Saved data entries
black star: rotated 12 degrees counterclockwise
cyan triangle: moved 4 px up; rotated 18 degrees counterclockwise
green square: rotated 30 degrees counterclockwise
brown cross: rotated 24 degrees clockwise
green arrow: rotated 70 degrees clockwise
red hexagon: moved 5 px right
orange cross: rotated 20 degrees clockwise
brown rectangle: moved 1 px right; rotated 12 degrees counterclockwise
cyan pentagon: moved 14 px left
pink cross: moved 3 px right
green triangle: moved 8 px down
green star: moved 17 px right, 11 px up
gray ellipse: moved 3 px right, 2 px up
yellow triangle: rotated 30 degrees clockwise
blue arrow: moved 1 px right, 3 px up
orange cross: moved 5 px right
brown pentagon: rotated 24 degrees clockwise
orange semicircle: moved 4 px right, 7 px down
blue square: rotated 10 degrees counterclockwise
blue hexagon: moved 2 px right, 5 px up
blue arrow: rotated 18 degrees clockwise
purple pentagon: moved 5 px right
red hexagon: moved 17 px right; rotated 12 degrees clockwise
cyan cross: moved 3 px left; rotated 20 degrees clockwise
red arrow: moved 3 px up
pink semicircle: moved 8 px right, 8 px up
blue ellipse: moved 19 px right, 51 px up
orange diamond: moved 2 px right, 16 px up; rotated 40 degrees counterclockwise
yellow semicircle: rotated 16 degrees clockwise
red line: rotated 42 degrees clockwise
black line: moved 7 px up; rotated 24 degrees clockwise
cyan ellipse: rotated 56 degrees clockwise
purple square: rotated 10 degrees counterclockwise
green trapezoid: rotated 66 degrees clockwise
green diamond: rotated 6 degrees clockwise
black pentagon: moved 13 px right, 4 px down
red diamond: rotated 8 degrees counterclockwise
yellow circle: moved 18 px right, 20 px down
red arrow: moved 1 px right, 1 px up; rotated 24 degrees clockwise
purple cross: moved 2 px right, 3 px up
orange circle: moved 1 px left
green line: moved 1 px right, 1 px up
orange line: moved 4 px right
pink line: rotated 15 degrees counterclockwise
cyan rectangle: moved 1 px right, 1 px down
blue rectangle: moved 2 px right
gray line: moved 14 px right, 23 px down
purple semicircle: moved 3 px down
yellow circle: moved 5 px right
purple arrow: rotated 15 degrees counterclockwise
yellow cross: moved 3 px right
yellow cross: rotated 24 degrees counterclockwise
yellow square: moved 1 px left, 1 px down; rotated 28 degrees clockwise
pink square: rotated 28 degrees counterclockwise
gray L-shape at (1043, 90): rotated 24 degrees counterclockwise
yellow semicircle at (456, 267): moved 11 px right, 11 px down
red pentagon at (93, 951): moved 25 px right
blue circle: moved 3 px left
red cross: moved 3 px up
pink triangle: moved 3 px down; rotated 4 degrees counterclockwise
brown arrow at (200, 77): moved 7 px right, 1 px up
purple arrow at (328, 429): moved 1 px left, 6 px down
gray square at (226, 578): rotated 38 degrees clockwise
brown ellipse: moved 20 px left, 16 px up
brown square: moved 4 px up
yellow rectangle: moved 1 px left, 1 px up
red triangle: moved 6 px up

### STATED TASK
Rewrite all of the entries, replacing every "counterclockwise" with "anticlockwise" and leaving everything else unchanged.

### WRITTEN SOLUTION
black star: rotated 12 degrees anticlockwise
cyan triangle: moved 4 px up; rotated 18 degrees anticlockwise
green square: rotated 30 degrees anticlockwise
brown cross: rotated 24 degrees clockwise
green arrow: rotated 70 degrees clockwise
red hexagon: moved 5 px right
orange cross: rotated 20 degrees clockwise
brown rectangle: moved 1 px right; rotated 12 degrees anticlockwise
cyan pentagon: moved 14 px left
pink cross: moved 3 px right
green triangle: moved 8 px down
green star: moved 17 px right, 11 px up
gray ellipse: moved 3 px right, 2 px up
yellow triangle: rotated 30 degrees clockwise
blue arrow: moved 1 px right, 3 px up
orange cross: moved 5 px right
brown pentagon: rotated 24 degrees clockwise
orange semicircle: moved 4 px right, 7 px down
blue square: rotated 10 degrees anticlockwise
blue hexagon: moved 2 px right, 5 px up
blue arrow: rotated 18 degrees clockwise
purple pentagon: moved 5 px right
red hexagon: moved 17 px right; rotated 12 degrees clockwise
cyan cross: moved 3 px left; rotated 20 degrees clockwise
red arrow: moved 3 px up
pink semicircle: moved 8 px right, 8 px up
blue ellipse: moved 19 px right, 51 px up
orange diamond: moved 2 px right, 16 px up; rotated 40 degrees anticlockwise
yellow semicircle: rotated 16 degrees clockwise
red line: rotated 42 degrees clockwise
black line: moved 7 px up; rotated 24 degrees clockwise
cyan ellipse: rotated 56 degrees clockwise
purple square: rotated 10 degrees anticlockwise
green trapezoid: rotated 66 degrees clockwise
green diamond: rotated 6 degrees clockwise
black pentagon: moved 13 px right, 4 px down
red diamond: rotated 8 degrees anticlockwise
yellow circle: moved 18 px right, 20 px down
red arrow: moved 1 px right, 1 px up; rotated 24 degrees clockwise
purple cross: moved 2 px right, 3 px up
orange circle: moved 1 px left
green line: moved 1 px right, 1 px up
orange line: moved 4 px right
pink line: rotated 15 degrees anticlockwise
cyan rectangle: moved 1 px right, 1 px down
blue rectangle: moved 2 px right
gray line: moved 14 px right, 23 px down
purple semicircle: moved 3 px down
yellow circle: moved 5 px right
purple arrow: rotated 15 degrees anticlockwise
yellow cross: moved 3 px right
yellow cross: rotated 24 degrees anticlockwise
yellow square: moved 1 px left, 1 px down; rotated 28 degrees clockwise
pink square: rotated 28 degrees anticlockwise
gray L-shape at (1043, 90): rotated 24 degrees anticlockwise
yellow semicircle at (456, 267): moved 11 px right, 11 px down
red pentagon at (93, 951): moved 25 px right
blue circle: moved 3 px left
red cross: moved 3 px up
pink triangle: moved 3 px down; rotated 4 degrees anticlockwise
brown arrow at (200, 77): moved 7 px right, 1 px up
purple arrow at (328, 429): moved 1 px left, 6 px down
gray square at (226, 578): rotated 38 degrees clockwise
brown ellipse: moved 20 px left, 16 px up
brown square: moved 4 px up
yellow rectangle: moved 1 px left, 1 px up
red triangle: moved 6 px up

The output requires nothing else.